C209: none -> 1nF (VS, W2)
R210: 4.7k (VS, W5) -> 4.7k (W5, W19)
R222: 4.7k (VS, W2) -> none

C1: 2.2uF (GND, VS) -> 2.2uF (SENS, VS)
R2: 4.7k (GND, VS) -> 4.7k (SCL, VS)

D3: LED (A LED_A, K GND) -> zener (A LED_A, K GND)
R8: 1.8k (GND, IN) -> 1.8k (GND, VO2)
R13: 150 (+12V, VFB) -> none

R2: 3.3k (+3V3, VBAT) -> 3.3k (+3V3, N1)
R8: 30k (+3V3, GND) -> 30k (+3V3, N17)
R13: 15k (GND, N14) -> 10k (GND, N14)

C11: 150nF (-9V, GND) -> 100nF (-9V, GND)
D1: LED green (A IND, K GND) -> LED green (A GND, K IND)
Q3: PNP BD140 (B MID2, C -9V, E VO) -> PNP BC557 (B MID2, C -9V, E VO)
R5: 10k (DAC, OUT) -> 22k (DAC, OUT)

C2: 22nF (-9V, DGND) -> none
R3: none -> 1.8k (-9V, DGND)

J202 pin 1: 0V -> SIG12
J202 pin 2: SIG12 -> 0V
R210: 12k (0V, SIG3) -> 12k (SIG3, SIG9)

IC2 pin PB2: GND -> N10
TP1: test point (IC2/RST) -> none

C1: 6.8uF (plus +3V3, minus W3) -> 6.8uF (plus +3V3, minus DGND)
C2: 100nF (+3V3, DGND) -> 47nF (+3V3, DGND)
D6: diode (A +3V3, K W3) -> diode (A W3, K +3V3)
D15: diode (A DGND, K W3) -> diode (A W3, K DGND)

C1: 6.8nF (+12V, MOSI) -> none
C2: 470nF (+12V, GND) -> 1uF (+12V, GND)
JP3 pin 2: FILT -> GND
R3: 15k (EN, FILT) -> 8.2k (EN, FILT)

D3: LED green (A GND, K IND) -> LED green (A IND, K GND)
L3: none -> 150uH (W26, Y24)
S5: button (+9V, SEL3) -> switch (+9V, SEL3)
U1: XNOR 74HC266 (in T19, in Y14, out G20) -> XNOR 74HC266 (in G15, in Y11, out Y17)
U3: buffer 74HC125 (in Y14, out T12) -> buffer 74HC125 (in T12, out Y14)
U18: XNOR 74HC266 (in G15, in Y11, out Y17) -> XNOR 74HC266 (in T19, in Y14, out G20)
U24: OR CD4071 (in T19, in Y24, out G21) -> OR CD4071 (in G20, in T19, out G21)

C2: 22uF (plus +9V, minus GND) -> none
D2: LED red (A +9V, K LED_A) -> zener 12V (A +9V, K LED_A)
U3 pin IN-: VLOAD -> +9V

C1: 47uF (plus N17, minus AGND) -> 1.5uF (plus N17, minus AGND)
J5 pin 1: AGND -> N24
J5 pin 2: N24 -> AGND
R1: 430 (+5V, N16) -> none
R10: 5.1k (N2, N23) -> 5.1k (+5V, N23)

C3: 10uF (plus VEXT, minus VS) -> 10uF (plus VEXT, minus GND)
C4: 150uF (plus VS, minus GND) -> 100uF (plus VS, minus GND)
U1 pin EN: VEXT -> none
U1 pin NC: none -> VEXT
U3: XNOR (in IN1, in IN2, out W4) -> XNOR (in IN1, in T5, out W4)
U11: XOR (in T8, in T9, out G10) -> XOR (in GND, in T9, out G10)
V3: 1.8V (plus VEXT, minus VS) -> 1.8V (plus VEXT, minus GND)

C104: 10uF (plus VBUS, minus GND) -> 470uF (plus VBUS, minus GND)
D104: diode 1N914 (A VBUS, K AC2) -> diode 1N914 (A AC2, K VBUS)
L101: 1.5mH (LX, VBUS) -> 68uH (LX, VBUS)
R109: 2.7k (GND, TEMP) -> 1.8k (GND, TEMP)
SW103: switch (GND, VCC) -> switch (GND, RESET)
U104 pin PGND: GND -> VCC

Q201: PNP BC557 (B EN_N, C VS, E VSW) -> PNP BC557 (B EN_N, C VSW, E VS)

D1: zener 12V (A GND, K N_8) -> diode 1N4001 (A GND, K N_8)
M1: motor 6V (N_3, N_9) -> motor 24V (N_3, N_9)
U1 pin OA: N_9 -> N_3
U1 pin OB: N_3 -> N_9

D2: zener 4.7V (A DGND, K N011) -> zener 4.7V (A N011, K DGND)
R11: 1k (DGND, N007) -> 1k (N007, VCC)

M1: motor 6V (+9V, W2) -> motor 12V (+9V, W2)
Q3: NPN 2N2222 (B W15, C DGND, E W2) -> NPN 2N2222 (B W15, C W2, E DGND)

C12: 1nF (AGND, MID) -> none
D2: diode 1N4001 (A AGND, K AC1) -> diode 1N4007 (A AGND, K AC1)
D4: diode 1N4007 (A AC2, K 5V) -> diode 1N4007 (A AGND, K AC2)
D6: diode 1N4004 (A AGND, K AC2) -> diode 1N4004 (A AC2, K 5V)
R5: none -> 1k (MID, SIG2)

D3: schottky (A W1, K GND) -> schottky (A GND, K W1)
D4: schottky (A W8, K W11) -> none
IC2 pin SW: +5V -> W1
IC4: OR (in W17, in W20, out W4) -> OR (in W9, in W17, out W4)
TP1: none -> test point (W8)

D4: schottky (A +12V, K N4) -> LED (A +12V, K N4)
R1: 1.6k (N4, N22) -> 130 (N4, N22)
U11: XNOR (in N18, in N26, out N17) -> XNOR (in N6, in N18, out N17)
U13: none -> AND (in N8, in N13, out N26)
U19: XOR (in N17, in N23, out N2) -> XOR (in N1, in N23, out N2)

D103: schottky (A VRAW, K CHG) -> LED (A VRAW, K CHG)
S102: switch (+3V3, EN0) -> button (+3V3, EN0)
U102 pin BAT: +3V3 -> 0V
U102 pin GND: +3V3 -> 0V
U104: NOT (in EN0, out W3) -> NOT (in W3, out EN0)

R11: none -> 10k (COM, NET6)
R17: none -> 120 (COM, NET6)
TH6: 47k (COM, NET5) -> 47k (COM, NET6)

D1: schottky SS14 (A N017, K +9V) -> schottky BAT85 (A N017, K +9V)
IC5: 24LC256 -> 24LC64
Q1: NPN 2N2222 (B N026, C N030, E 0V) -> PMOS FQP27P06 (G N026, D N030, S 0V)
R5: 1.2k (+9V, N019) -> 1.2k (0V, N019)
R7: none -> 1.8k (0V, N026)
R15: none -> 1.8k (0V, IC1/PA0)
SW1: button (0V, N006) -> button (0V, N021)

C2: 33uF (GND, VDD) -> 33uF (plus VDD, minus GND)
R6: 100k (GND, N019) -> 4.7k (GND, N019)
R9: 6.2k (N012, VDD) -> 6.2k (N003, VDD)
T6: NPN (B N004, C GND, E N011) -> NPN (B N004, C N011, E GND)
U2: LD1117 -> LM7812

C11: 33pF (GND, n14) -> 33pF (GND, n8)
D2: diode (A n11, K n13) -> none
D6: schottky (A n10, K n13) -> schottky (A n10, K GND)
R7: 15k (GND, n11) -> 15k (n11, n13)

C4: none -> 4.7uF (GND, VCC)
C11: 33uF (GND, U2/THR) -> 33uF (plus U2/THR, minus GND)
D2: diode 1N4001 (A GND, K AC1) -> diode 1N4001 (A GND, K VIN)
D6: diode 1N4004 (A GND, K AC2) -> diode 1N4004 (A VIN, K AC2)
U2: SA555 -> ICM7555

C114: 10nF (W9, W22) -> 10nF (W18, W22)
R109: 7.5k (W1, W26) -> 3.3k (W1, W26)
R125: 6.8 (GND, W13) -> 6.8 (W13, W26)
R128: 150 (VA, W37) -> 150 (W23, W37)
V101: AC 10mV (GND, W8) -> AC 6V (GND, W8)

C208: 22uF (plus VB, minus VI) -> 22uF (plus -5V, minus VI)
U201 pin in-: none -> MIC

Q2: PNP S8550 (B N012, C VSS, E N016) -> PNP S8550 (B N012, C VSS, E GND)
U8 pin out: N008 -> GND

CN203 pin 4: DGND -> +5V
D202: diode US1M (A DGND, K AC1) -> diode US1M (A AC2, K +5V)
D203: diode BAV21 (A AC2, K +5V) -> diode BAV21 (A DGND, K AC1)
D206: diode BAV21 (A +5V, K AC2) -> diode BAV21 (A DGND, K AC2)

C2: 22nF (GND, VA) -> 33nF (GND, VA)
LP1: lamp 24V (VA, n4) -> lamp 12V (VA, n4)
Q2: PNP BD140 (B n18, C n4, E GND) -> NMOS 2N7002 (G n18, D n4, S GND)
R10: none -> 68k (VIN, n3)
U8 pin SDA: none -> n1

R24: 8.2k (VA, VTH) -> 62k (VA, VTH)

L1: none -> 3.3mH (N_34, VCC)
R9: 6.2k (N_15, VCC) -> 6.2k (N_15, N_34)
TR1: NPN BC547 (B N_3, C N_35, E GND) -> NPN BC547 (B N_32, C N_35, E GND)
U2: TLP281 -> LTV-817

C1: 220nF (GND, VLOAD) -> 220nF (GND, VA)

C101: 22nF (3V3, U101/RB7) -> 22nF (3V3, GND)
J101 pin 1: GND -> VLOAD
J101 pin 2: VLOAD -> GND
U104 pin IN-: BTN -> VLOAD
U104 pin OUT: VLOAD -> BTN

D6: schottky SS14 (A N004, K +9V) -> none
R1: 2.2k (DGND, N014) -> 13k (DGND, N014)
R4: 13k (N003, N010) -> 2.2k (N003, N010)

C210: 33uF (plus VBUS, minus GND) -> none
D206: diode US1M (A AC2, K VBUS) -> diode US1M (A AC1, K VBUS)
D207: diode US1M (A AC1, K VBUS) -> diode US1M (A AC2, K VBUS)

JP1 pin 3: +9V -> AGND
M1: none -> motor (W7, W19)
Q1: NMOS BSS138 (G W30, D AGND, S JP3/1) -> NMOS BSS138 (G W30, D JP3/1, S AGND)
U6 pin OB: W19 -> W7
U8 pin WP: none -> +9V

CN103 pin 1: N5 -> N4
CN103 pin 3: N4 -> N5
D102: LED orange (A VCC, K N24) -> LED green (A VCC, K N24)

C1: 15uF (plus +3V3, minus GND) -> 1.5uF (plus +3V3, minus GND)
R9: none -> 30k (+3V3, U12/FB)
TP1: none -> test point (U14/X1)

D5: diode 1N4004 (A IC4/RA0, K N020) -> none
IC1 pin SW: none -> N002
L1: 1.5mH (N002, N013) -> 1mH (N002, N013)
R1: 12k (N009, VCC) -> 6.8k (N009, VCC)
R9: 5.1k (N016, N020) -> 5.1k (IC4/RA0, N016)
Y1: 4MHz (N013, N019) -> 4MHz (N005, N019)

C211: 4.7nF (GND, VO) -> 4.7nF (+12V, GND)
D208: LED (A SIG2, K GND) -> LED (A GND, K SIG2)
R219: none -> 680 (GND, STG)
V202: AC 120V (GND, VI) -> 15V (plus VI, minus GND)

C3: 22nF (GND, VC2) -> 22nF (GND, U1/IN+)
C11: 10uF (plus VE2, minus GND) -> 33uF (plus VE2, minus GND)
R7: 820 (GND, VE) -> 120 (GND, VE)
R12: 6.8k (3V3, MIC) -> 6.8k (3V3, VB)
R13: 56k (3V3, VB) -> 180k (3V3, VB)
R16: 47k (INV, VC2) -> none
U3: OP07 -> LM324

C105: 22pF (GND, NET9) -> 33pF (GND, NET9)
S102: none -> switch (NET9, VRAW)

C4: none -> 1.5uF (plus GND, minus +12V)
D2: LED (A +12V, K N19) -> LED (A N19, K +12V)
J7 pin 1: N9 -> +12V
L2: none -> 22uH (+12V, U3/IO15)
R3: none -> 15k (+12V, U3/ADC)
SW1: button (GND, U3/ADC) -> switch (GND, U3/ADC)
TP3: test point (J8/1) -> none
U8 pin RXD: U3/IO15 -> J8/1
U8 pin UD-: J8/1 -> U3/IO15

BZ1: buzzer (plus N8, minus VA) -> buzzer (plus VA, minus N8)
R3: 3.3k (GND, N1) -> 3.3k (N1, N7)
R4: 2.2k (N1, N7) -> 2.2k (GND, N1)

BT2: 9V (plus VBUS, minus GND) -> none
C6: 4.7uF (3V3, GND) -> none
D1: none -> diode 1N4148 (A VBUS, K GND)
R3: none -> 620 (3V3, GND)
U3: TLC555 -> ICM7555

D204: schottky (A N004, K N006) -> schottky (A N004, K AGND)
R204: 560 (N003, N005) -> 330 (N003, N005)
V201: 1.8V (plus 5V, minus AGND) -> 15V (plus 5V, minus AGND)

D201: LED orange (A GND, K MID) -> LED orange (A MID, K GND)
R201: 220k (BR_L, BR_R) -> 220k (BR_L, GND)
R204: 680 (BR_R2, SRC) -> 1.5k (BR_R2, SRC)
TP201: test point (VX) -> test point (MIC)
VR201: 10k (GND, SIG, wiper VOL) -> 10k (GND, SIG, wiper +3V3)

+ + +

TASK TO COMPLETE
Within the listing above, the range opens at the line with "D6: schottky SS14 (A N004, K +9V) -> none" and closes at the line with "CN103 pin 1: N5 -> N4". Reproduce exactly the lines of that range, including both ends.

ANSWER TO THE EXERCISE
D6: schottky SS14 (A N004, K +9V) -> none
R1: 2.2k (DGND, N014) -> 13k (DGND, N014)
R4: 13k (N003, N010) -> 2.2k (N003, N010)

C210: 33uF (plus VBUS, minus GND) -> none
D206: diode US1M (A AC2, K VBUS) -> diode US1M (A AC1, K VBUS)
D207: diode US1M (A AC1, K VBUS) -> diode US1M (A AC2, K VBUS)

JP1 pin 3: +9V -> AGND
M1: none -> motor (W7, W19)
Q1: NMOS BSS138 (G W30, D AGND, S JP3/1) -> NMOS BSS138 (G W30, D JP3/1, S AGND)
U6 pin OB: W19 -> W7
U8 pin WP: none -> +9V

CN103 pin 1: N5 -> N4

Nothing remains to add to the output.